* ASSIGNMENT
Begin with the line that holds "brown line: moved 14 px right, 5 px up" and retype through the last line of the listing below, exactly; pictures are not part of the copy.

* EXCERPTED RECORDS

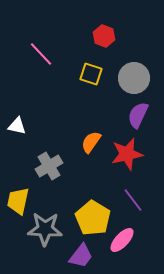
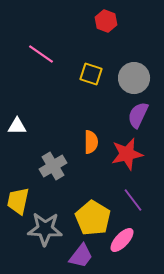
red hexagon: moved 2 px right, 15 px up
pink line: rotated 12 degrees counterclockwise
white triangle: rotated 12 degrees counterclockwise
orange semicircle: rotated 145 degrees clockwise
gray cross: moved 4 px right
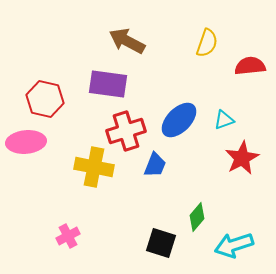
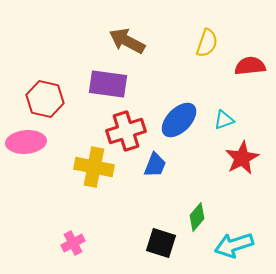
pink cross: moved 5 px right, 7 px down
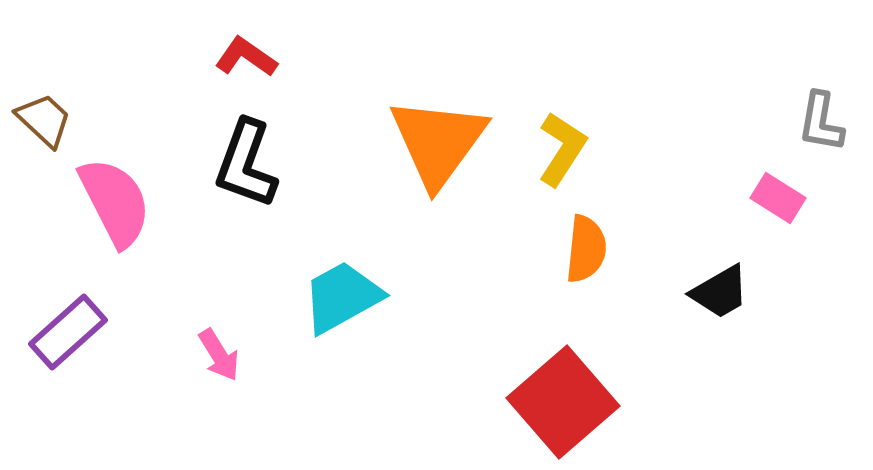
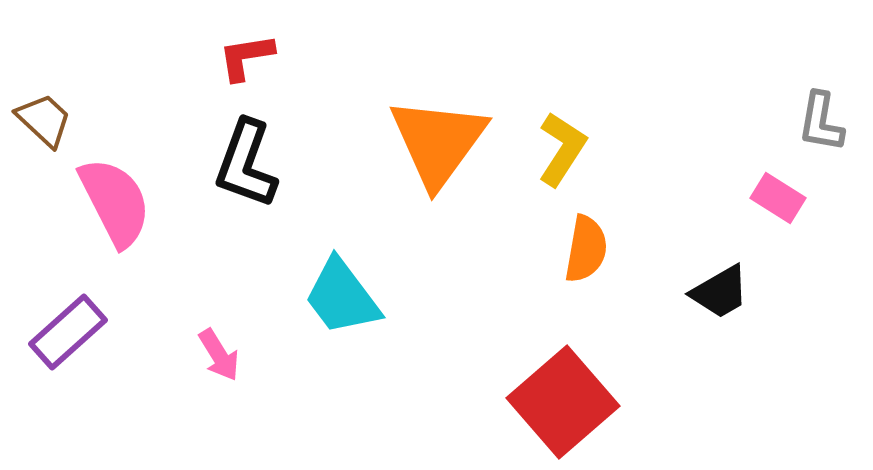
red L-shape: rotated 44 degrees counterclockwise
orange semicircle: rotated 4 degrees clockwise
cyan trapezoid: rotated 98 degrees counterclockwise
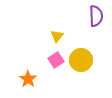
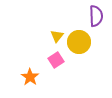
yellow circle: moved 2 px left, 18 px up
orange star: moved 2 px right, 2 px up
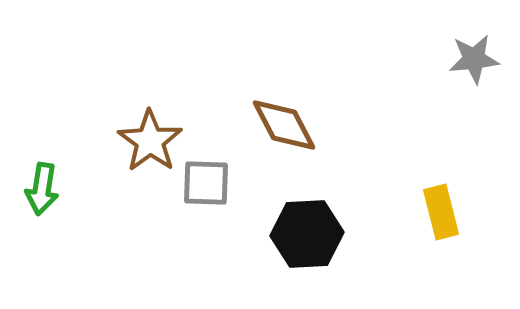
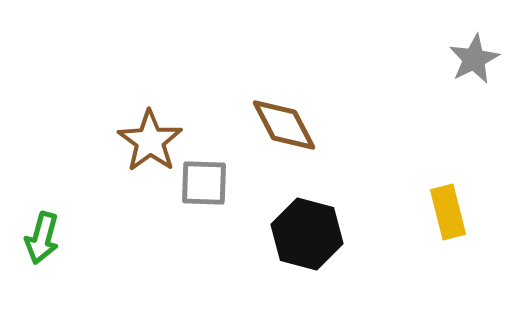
gray star: rotated 21 degrees counterclockwise
gray square: moved 2 px left
green arrow: moved 49 px down; rotated 6 degrees clockwise
yellow rectangle: moved 7 px right
black hexagon: rotated 18 degrees clockwise
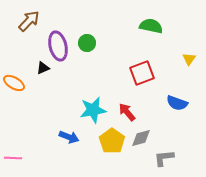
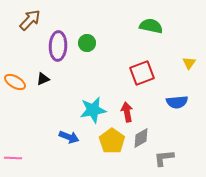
brown arrow: moved 1 px right, 1 px up
purple ellipse: rotated 16 degrees clockwise
yellow triangle: moved 4 px down
black triangle: moved 11 px down
orange ellipse: moved 1 px right, 1 px up
blue semicircle: moved 1 px up; rotated 25 degrees counterclockwise
red arrow: rotated 30 degrees clockwise
gray diamond: rotated 15 degrees counterclockwise
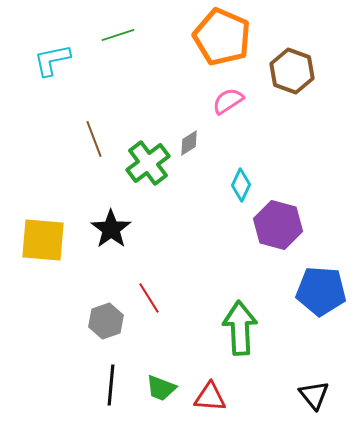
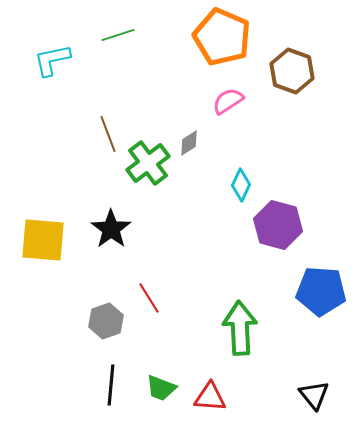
brown line: moved 14 px right, 5 px up
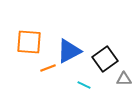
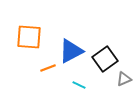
orange square: moved 5 px up
blue triangle: moved 2 px right
gray triangle: rotated 21 degrees counterclockwise
cyan line: moved 5 px left
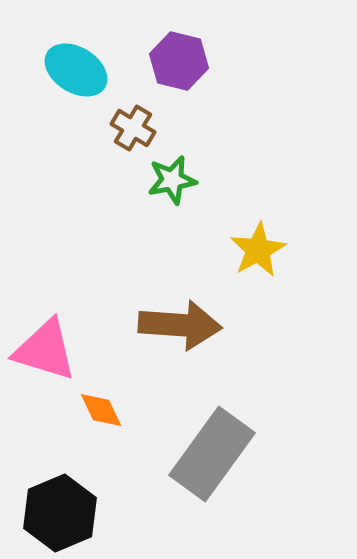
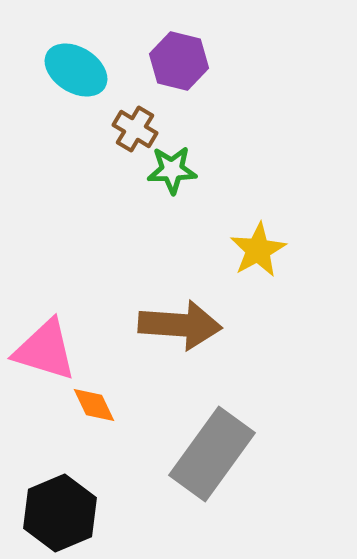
brown cross: moved 2 px right, 1 px down
green star: moved 10 px up; rotated 9 degrees clockwise
orange diamond: moved 7 px left, 5 px up
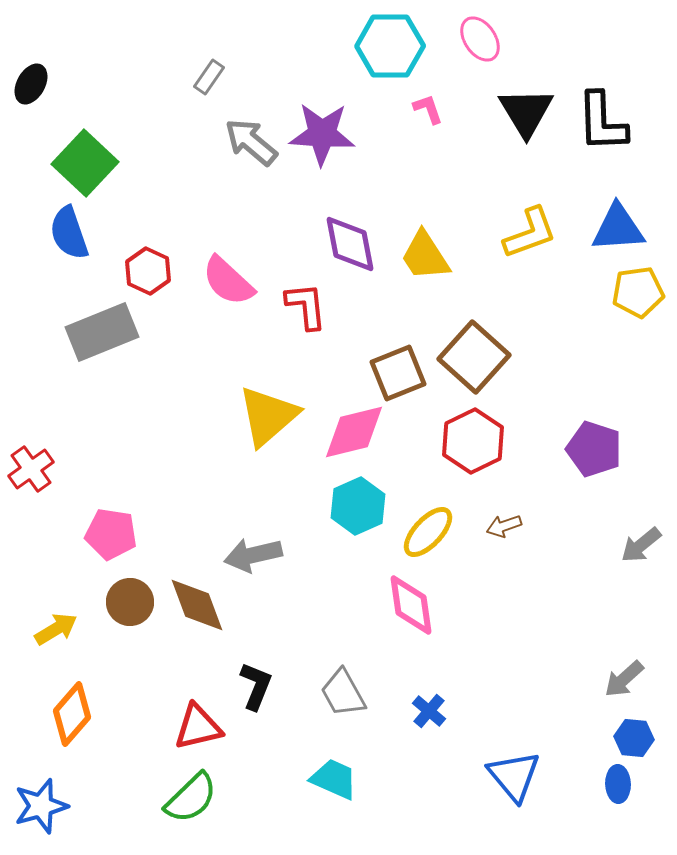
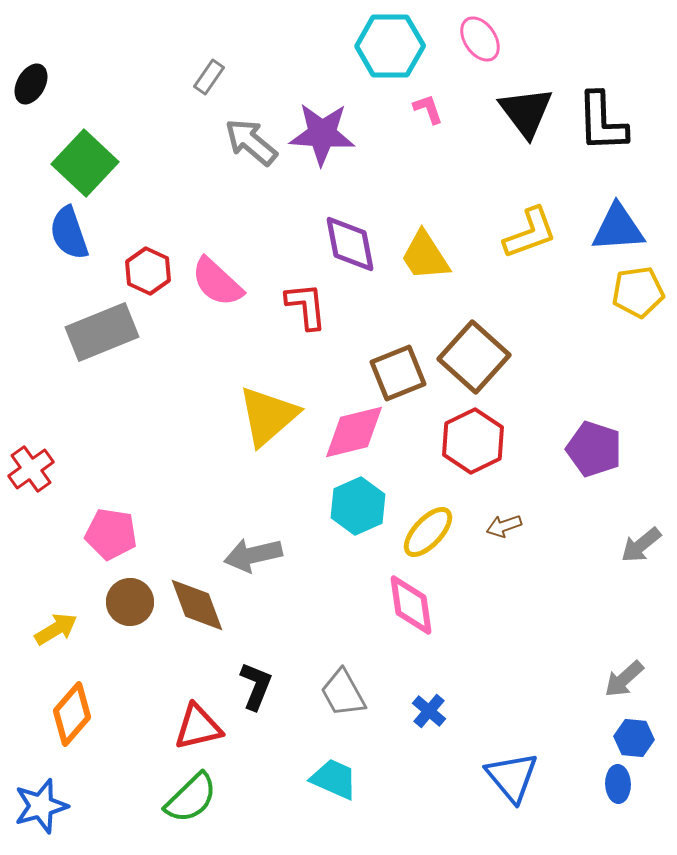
black triangle at (526, 112): rotated 6 degrees counterclockwise
pink semicircle at (228, 281): moved 11 px left, 1 px down
blue triangle at (514, 776): moved 2 px left, 1 px down
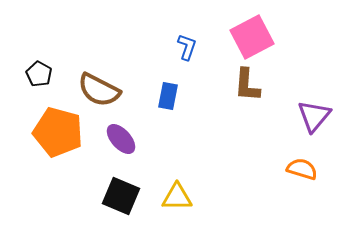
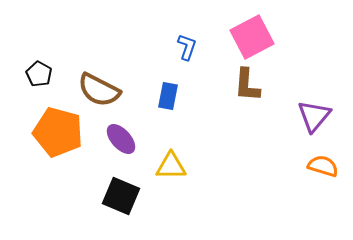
orange semicircle: moved 21 px right, 3 px up
yellow triangle: moved 6 px left, 31 px up
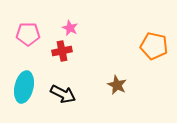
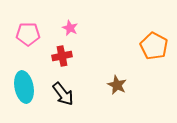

* RESPONSE TO THE EXERCISE
brown line: moved 14 px right, 5 px up
orange square: moved 5 px up
blue triangle: moved 2 px right
gray triangle: rotated 21 degrees counterclockwise
cyan line: moved 5 px left
brown cross: moved 2 px right, 1 px down
green star: moved 10 px up; rotated 9 degrees clockwise
orange diamond: moved 7 px left, 5 px up
black triangle at (526, 112): rotated 6 degrees counterclockwise
pink semicircle at (228, 281): moved 11 px left, 1 px down
blue triangle at (514, 776): moved 2 px left, 1 px down
orange semicircle: moved 21 px right, 3 px up
yellow triangle: moved 6 px left, 31 px up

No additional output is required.